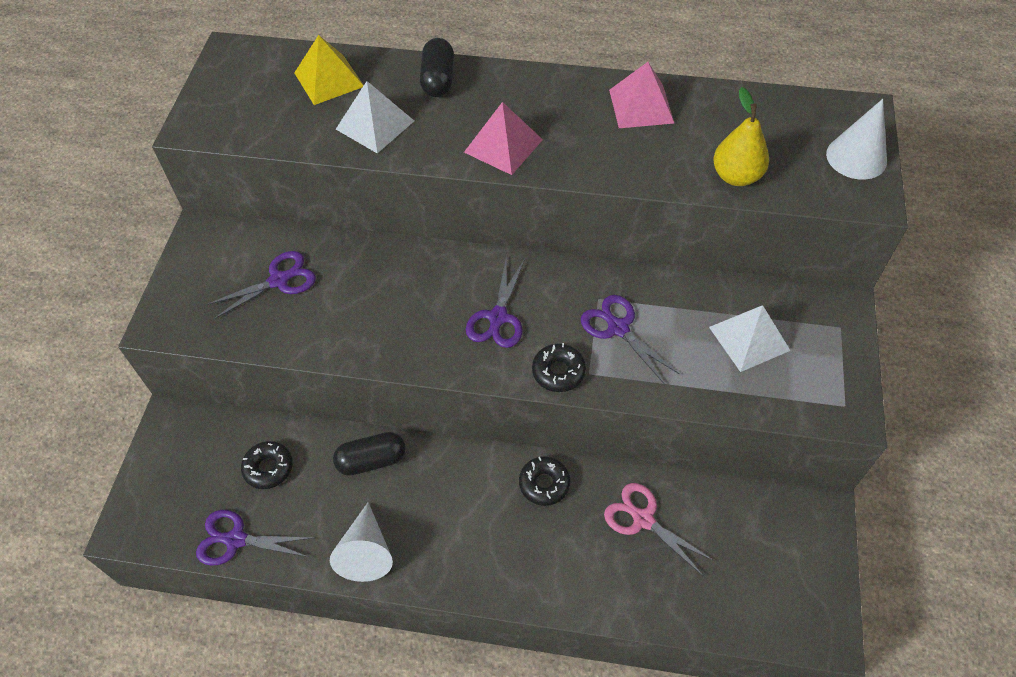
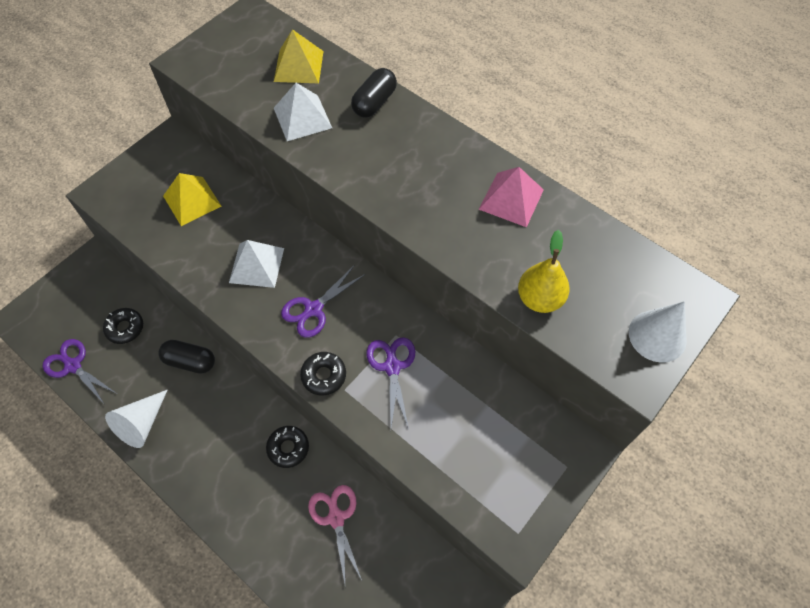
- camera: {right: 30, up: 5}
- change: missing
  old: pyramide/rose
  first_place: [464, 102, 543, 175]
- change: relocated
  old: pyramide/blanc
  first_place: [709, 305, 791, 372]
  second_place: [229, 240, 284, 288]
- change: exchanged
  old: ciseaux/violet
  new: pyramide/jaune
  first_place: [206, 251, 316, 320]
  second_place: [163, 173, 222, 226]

- - -

* _Exercise instructions_
The copy you return must match the records above exactly, minus any images.

* _Solution below_
- camera: {right: 30, up: 5}
- change: missing
  old: pyramide/rose
  first_place: [464, 102, 543, 175]
- change: relocated
  old: pyramide/blanc
  first_place: [709, 305, 791, 372]
  second_place: [229, 240, 284, 288]
- change: exchanged
  old: ciseaux/violet
  new: pyramide/jaune
  first_place: [206, 251, 316, 320]
  second_place: [163, 173, 222, 226]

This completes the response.